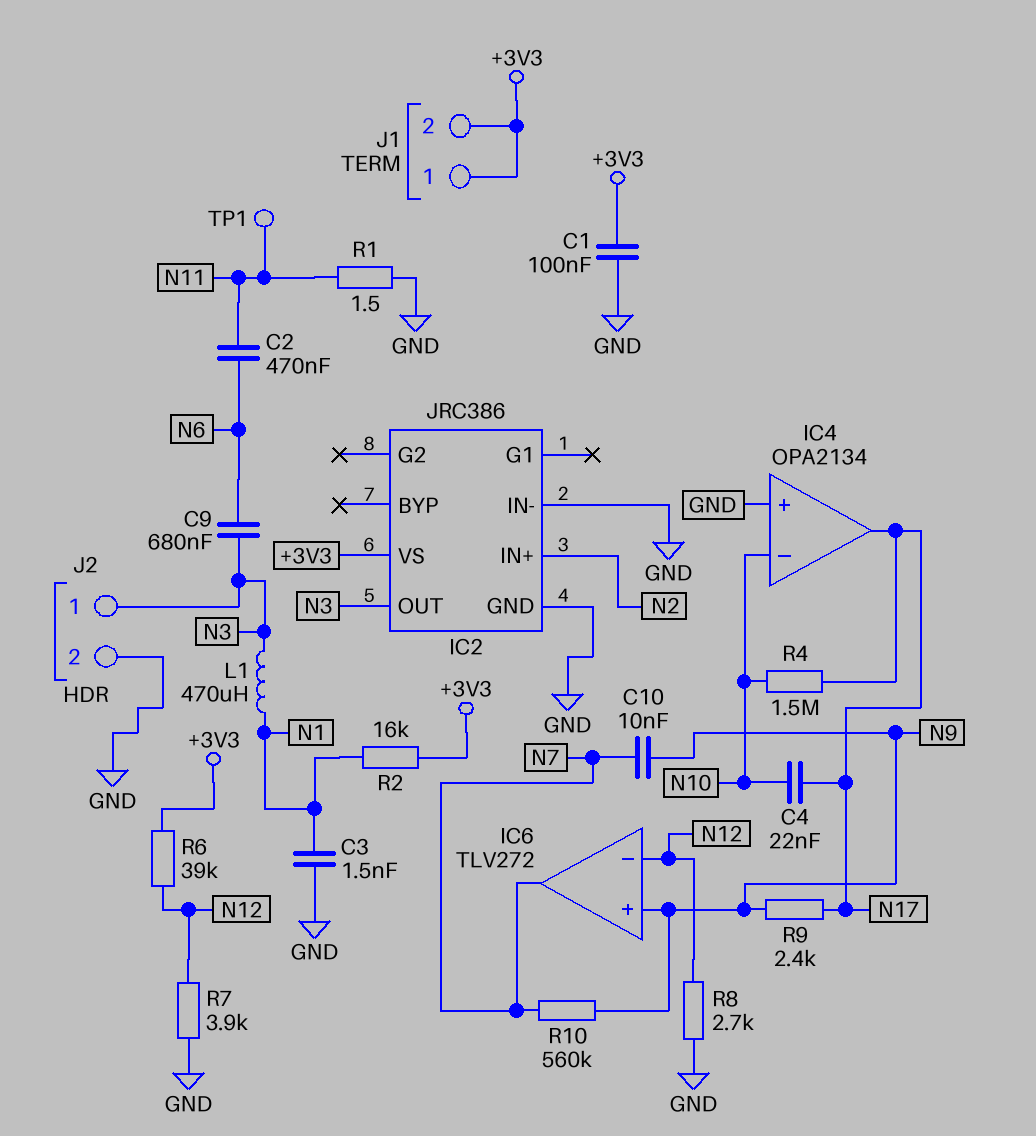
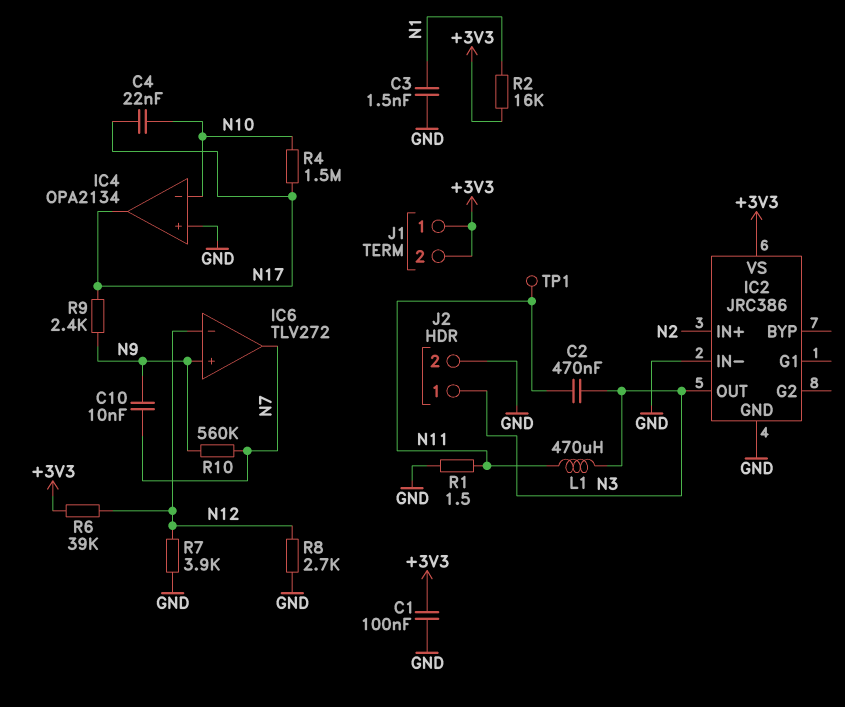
C2: 470nF (N6, N11) -> 470nF (N3, N11)
C9: 680nF (N3, N6) -> none
L1: 470uH (N1, N3) -> 470uH (N3, N11)

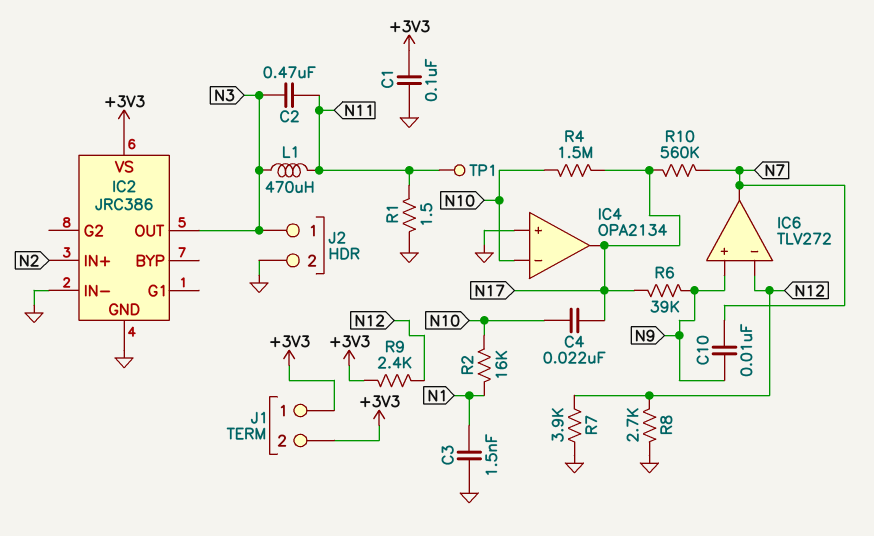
R2: 16k (+3V3, N1) -> 16k (N1, N10)
R6: 39k (+3V3, N12) -> 39k (N9, N17)
R9: 2.4k (N9, N17) -> 2.4k (+3V3, N12)
R10: 560k (N7, N9) -> 560k (N7, N17)

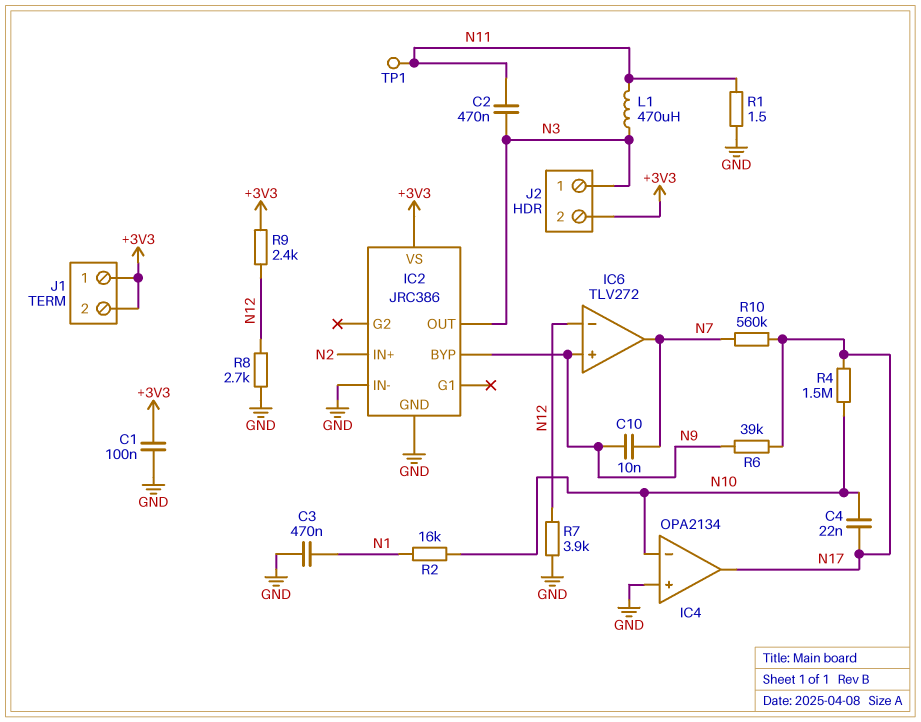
C3: 1.5nF (GND, N1) -> 470nF (GND, N1)
IC2 pin BYP: none -> N9
J2 pin 2: GND -> +3V3

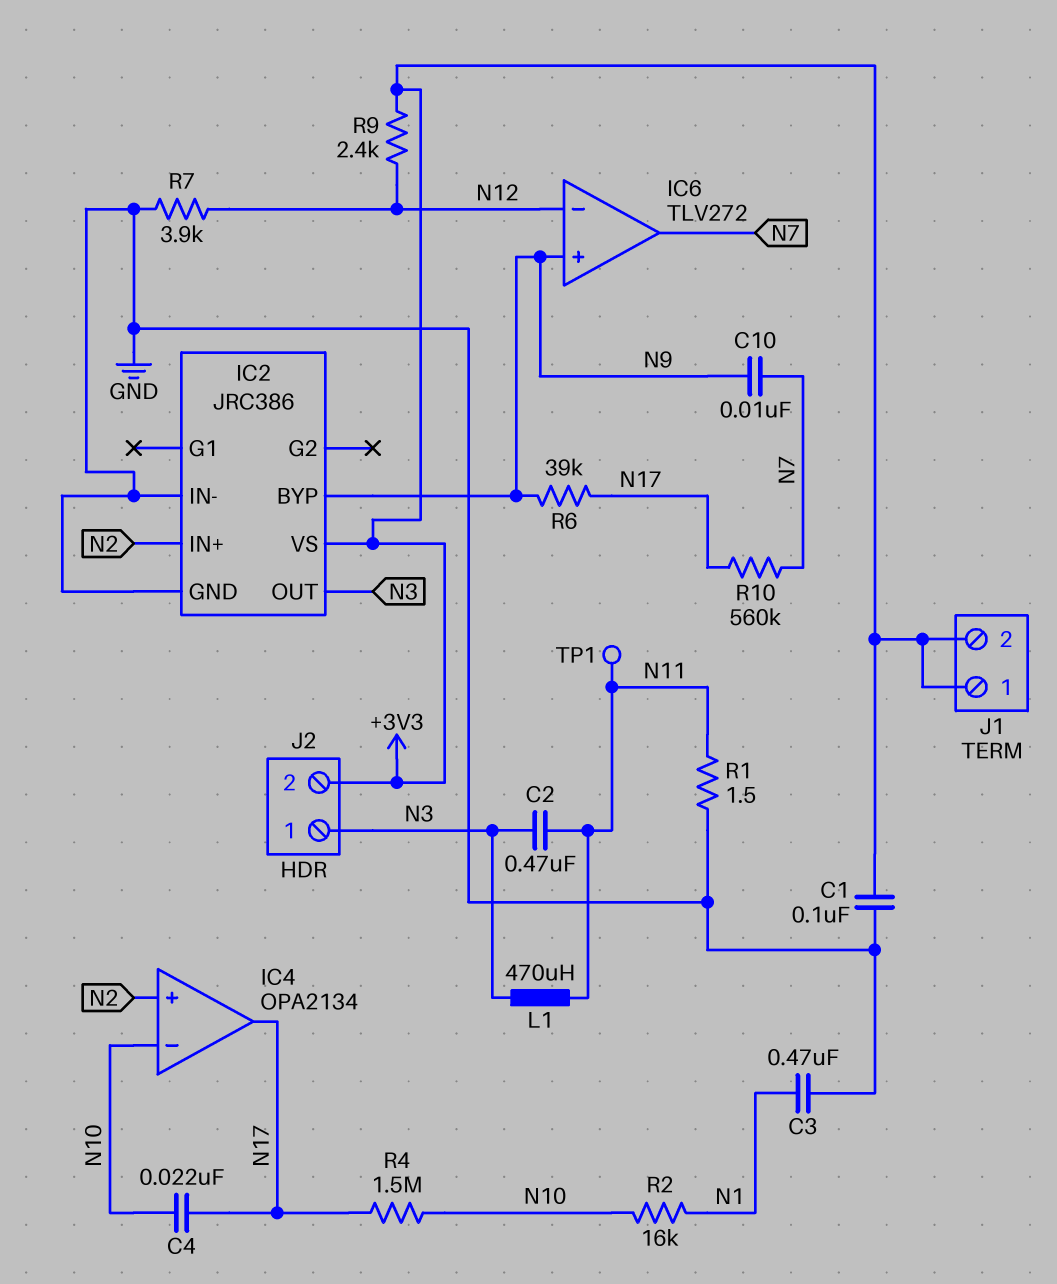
IC4 pin in+: GND -> N2
R8: 2.7k (GND, N12) -> none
####################
# [WHAT THE TASK REQUIRES]
Among the lines of the preceding listing, tally those that include "none"; reply with the number alone.

# [THE ANSWER]
3